▸ **What this task involves**: Every line in the entries where "AGND" is found should be copied.

▸ **Source material**:
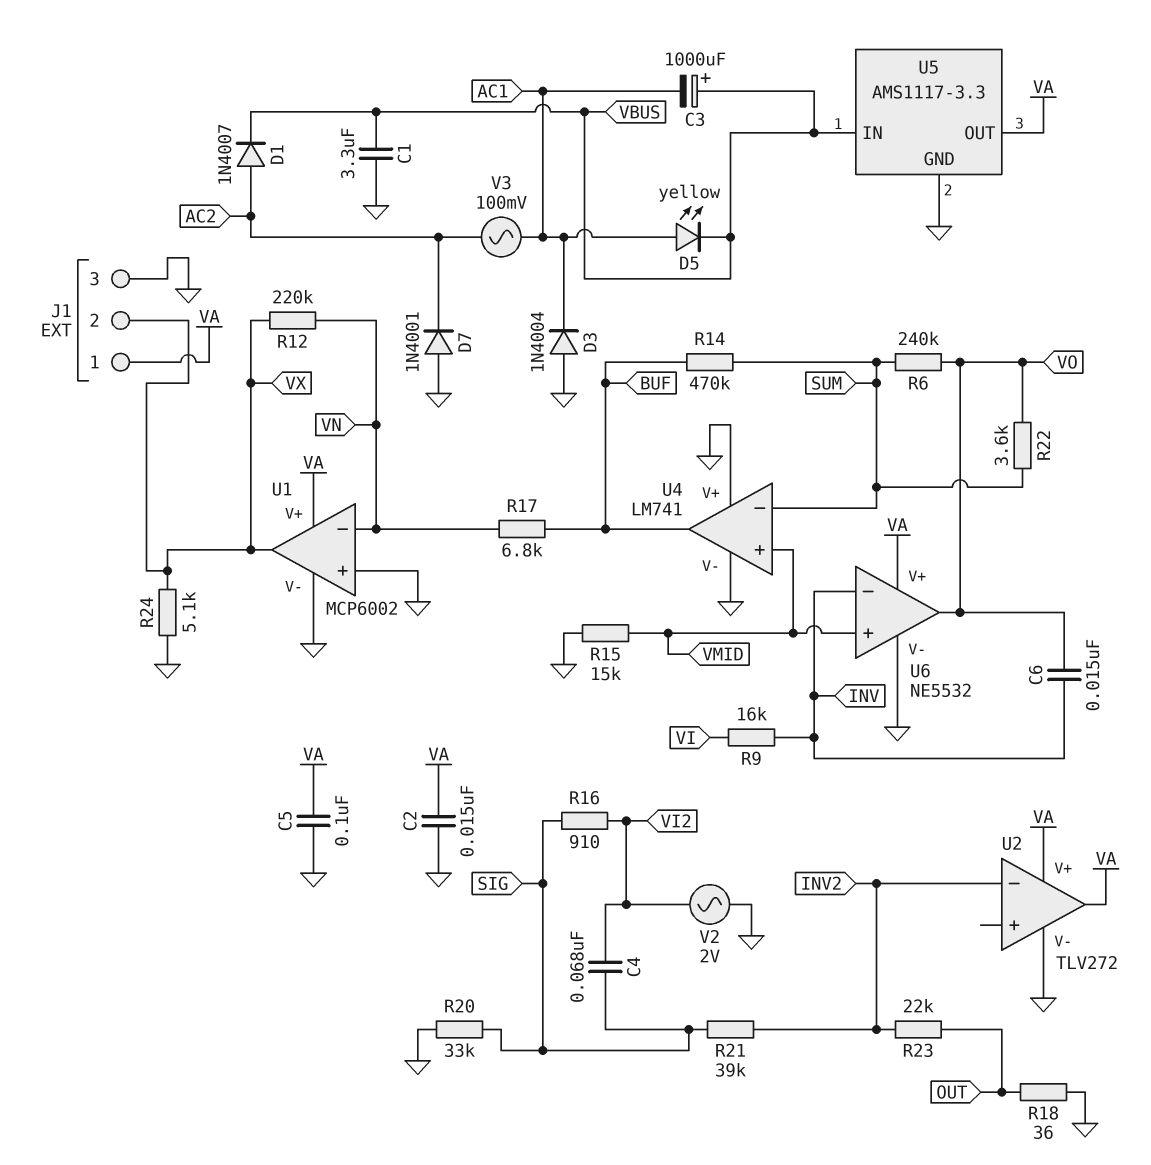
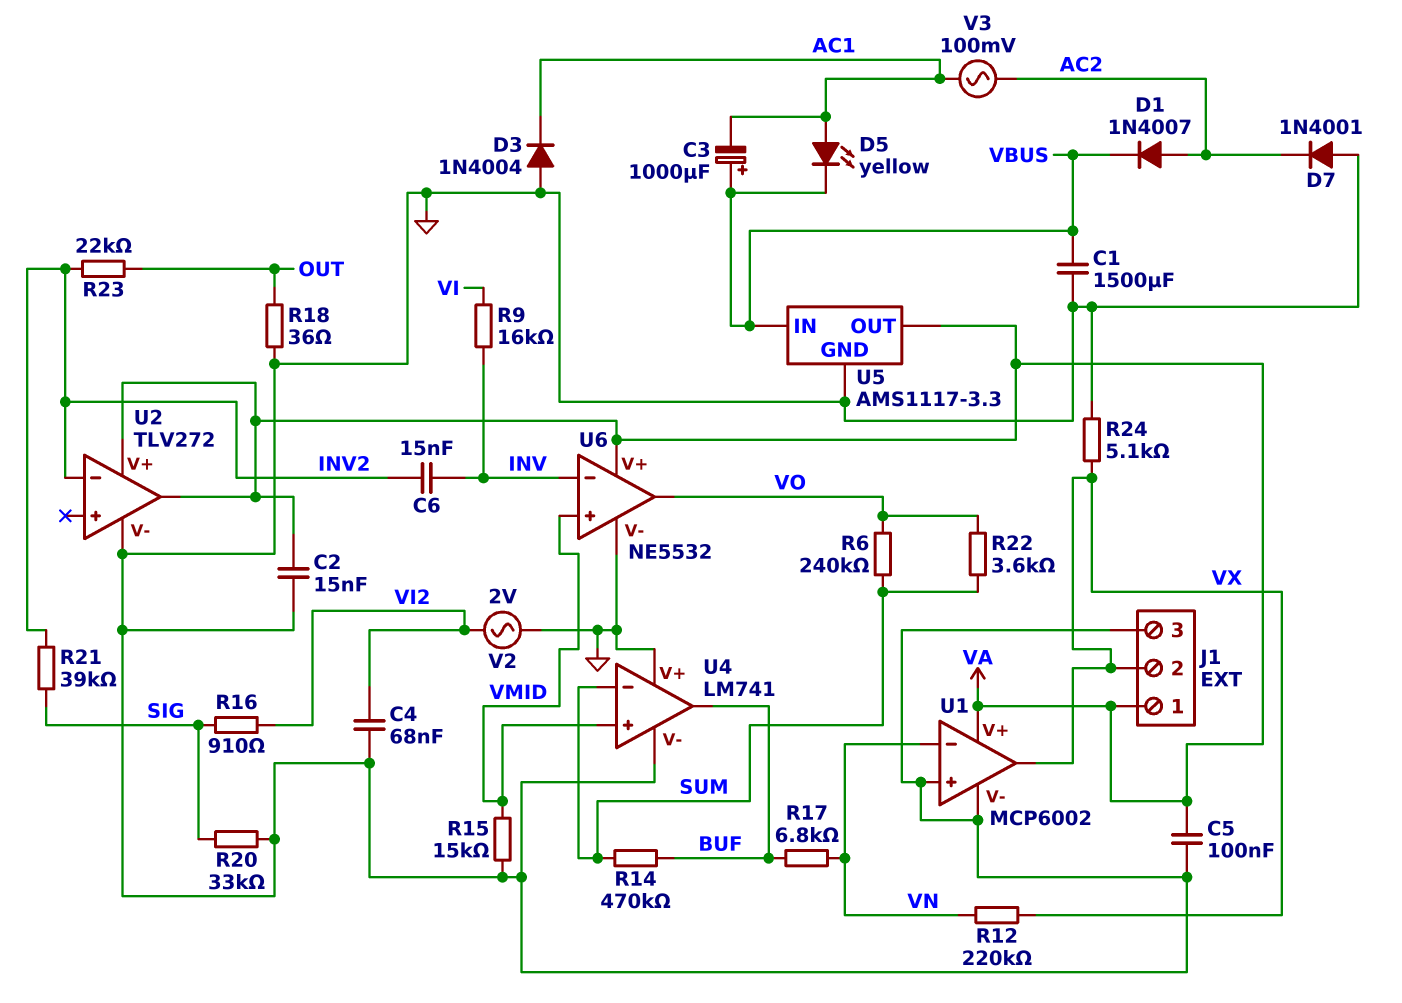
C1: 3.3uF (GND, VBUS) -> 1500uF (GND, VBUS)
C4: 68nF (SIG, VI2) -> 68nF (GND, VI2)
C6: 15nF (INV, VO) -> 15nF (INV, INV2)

* * *

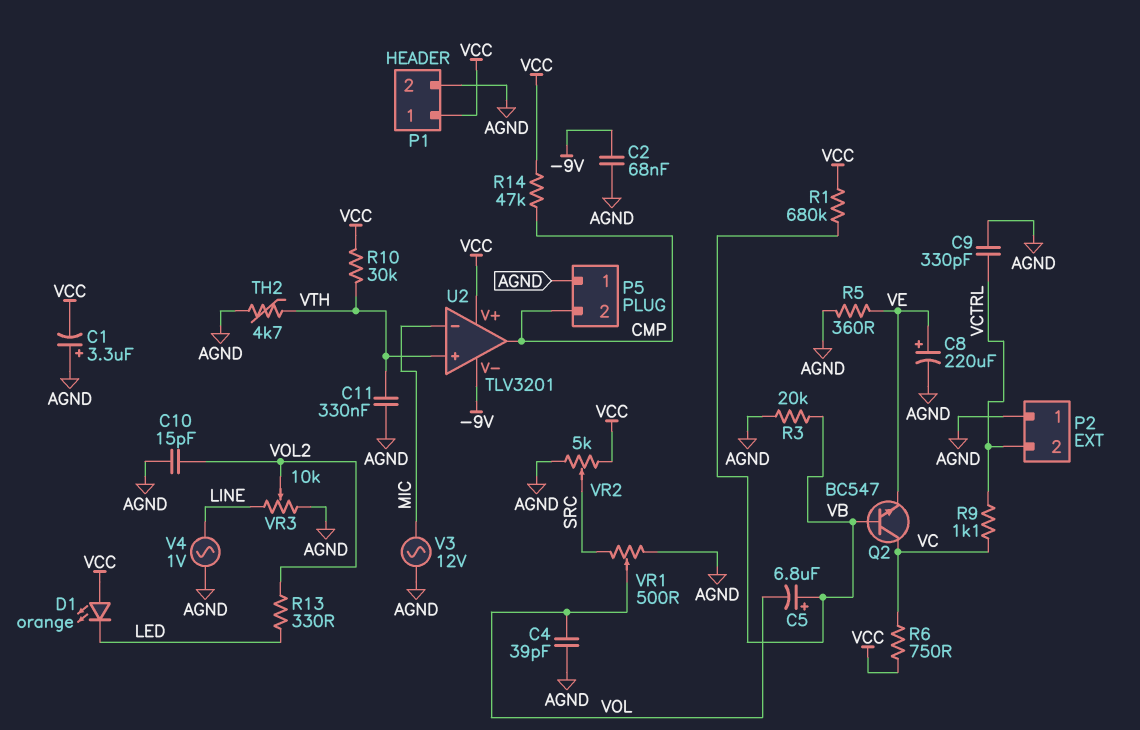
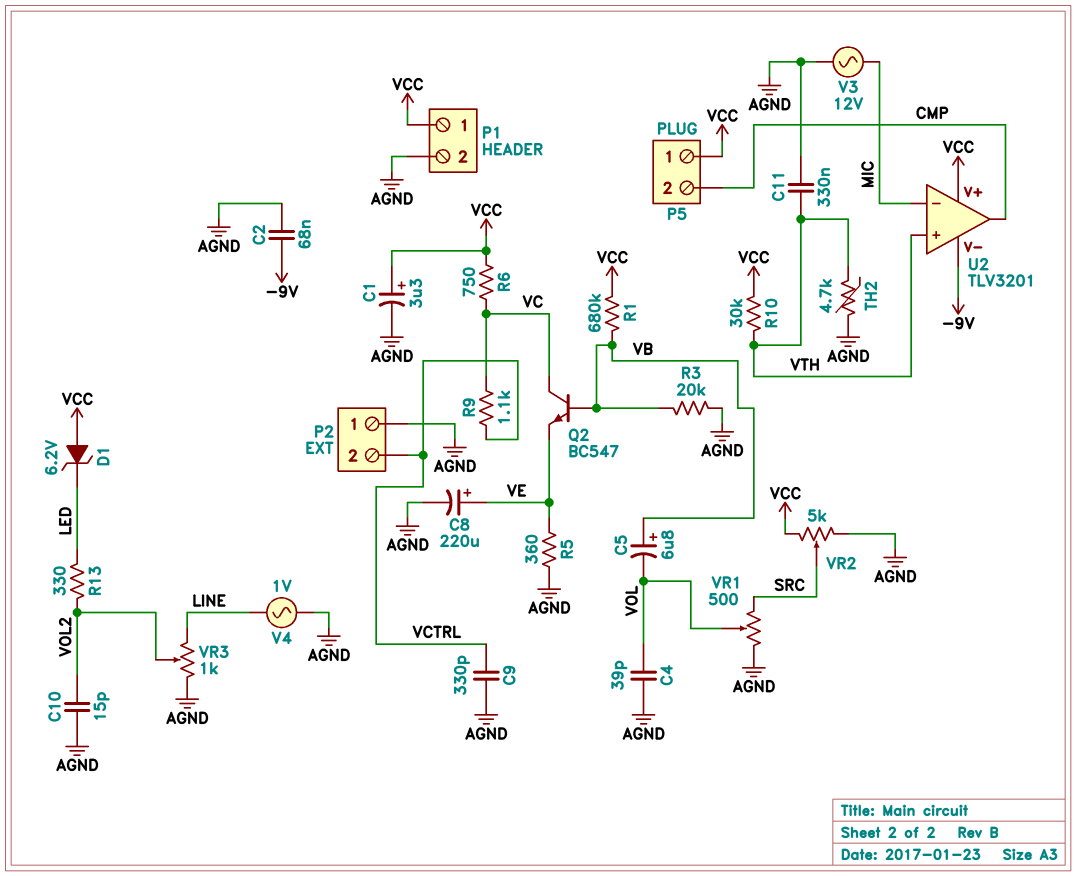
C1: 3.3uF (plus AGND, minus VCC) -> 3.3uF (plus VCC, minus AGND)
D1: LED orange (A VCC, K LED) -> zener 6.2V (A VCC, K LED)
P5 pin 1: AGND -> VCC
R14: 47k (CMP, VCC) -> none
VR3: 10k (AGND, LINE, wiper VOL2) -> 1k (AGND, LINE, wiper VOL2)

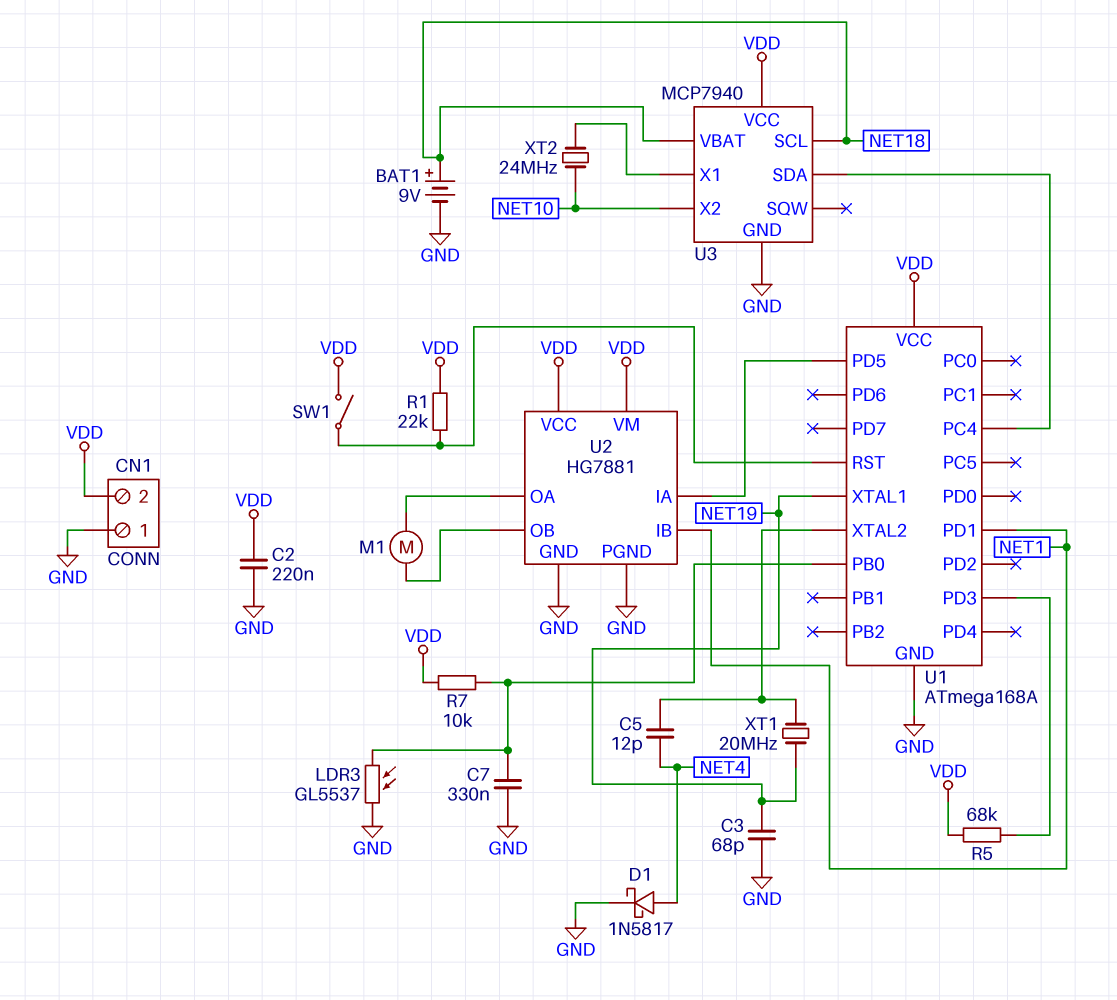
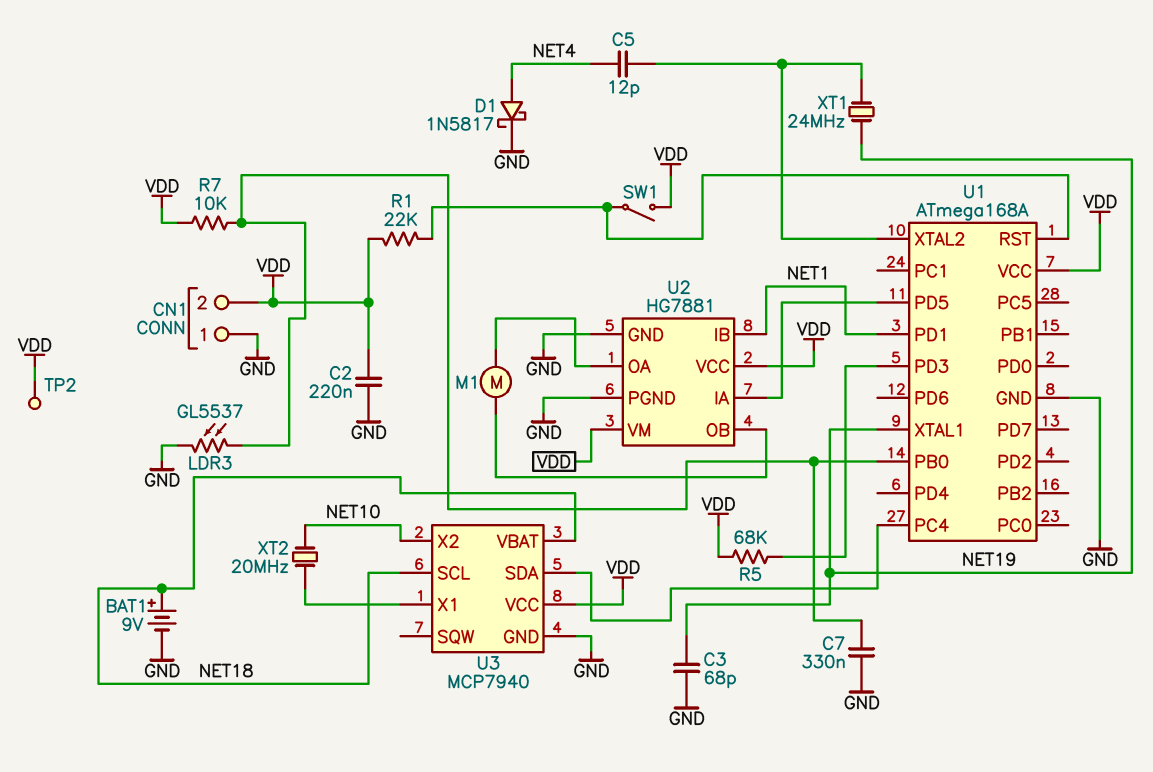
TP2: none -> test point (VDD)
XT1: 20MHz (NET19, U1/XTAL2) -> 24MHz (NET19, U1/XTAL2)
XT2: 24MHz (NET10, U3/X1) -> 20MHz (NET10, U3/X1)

▸ **Solution for this exercise**:
C1: 3.3uF (plus AGND, minus VCC) -> 3.3uF (plus VCC, minus AGND)
P5 pin 1: AGND -> VCC
VR3: 10k (AGND, LINE, wiper VOL2) -> 1k (AGND, LINE, wiper VOL2)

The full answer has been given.